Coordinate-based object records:
[Start of section]
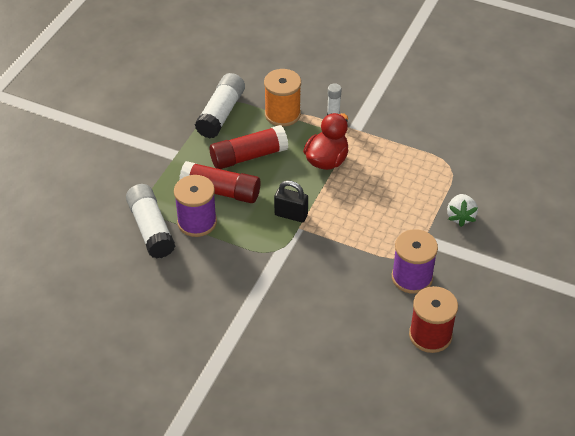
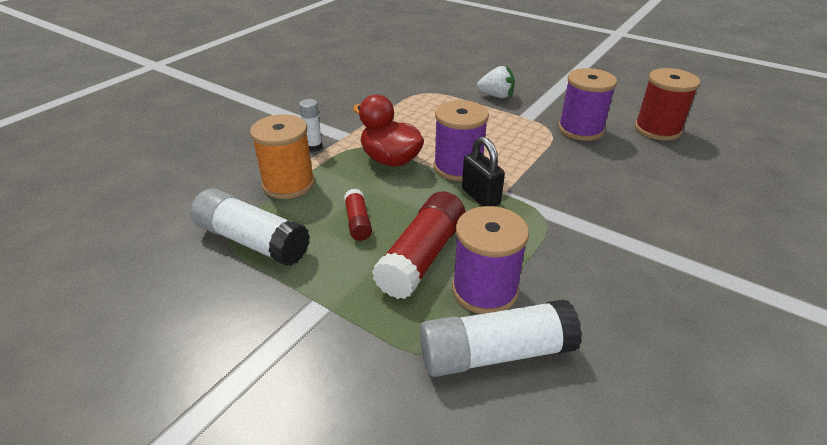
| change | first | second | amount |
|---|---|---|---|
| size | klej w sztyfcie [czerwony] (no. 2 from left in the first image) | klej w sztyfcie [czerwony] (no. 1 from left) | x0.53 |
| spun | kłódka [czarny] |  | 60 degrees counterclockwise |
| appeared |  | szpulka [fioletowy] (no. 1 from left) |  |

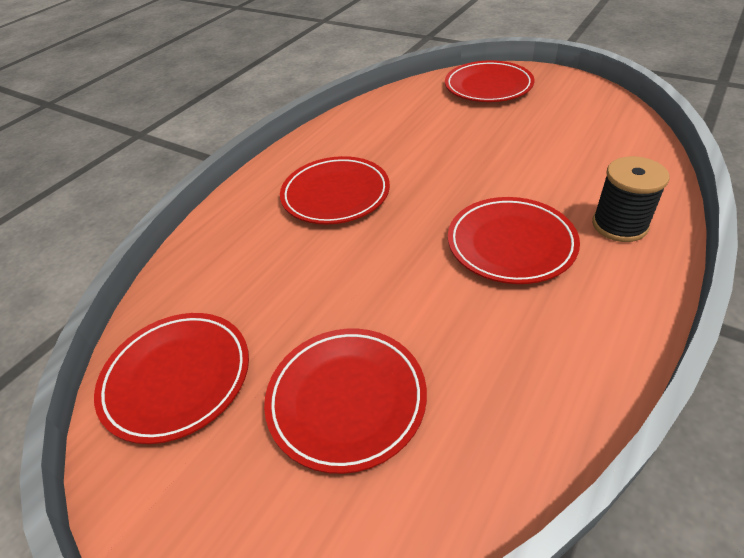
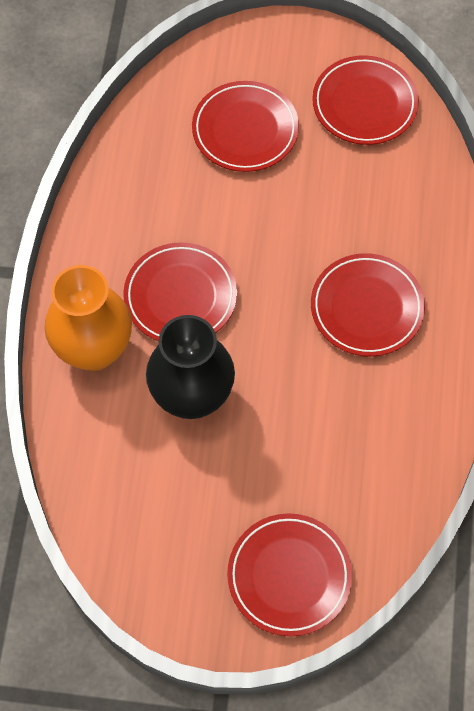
| change | first | second | amount |
|---|---|---|---|
| exchanged | szpulka [czarny] | wazon [pomarańczowy] |  |
| appeared |  | wazon [czarny] |  |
[End of section]
## Aim of the exercise
Set the data above down again exactly as given, with no pictures.

## Response
| change | first | second | amount |
|---|---|---|---|
| size | klej w sztyfcie [czerwony] (no. 2 from left in the first image) | klej w sztyfcie [czerwony] (no. 1 from left) | x0.53 |
| spun | kłódka [czarny] |  | 60 degrees counterclockwise |
| appeared |  | szpulka [fioletowy] (no. 1 from left) |  |

| change | first | second | amount |
|---|---|---|---|
| exchanged | szpulka [czarny] | wazon [pomarańczowy] |  |
| appeared |  | wazon [czarny] |  |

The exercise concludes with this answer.